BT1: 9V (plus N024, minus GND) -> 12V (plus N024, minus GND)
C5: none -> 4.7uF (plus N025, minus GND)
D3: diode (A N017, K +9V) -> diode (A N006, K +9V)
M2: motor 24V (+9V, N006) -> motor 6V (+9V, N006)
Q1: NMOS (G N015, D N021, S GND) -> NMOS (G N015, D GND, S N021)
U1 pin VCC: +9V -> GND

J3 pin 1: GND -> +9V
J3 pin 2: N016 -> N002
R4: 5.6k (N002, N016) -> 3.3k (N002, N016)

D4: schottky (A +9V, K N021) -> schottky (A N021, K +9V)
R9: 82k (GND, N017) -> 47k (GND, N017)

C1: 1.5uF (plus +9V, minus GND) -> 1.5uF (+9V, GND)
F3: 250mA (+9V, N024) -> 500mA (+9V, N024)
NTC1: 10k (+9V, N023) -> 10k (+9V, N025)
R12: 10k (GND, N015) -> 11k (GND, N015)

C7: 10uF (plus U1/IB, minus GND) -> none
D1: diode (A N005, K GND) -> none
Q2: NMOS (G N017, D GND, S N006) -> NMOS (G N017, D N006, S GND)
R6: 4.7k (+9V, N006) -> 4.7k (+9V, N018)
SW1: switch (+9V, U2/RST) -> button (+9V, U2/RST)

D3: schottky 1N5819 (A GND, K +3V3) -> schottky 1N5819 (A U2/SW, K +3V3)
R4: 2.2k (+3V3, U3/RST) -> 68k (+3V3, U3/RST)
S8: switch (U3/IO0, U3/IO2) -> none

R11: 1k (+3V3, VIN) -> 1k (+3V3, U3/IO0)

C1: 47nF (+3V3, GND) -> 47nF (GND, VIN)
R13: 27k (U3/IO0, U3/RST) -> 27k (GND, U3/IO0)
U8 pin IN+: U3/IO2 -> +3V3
================================
Using the records above, write out exactly the lines from the one containing "Q2: NMOS (G" through the last, and add nothing.

Q2: NMOS (G N017, D GND, S N006) -> NMOS (G N017, D N006, S GND)
R6: 4.7k (+9V, N006) -> 4.7k (+9V, N018)
SW1: switch (+9V, U2/RST) -> button (+9V, U2/RST)

D3: schottky 1N5819 (A GND, K +3V3) -> schottky 1N5819 (A U2/SW, K +3V3)
R4: 2.2k (+3V3, U3/RST) -> 68k (+3V3, U3/RST)
S8: switch (U3/IO0, U3/IO2) -> none

R11: 1k (+3V3, VIN) -> 1k (+3V3, U3/IO0)

C1: 47nF (+3V3, GND) -> 47nF (GND, VIN)
R13: 27k (U3/IO0, U3/RST) -> 27k (GND, U3/IO0)
U8 pin IN+: U3/IO2 -> +3V3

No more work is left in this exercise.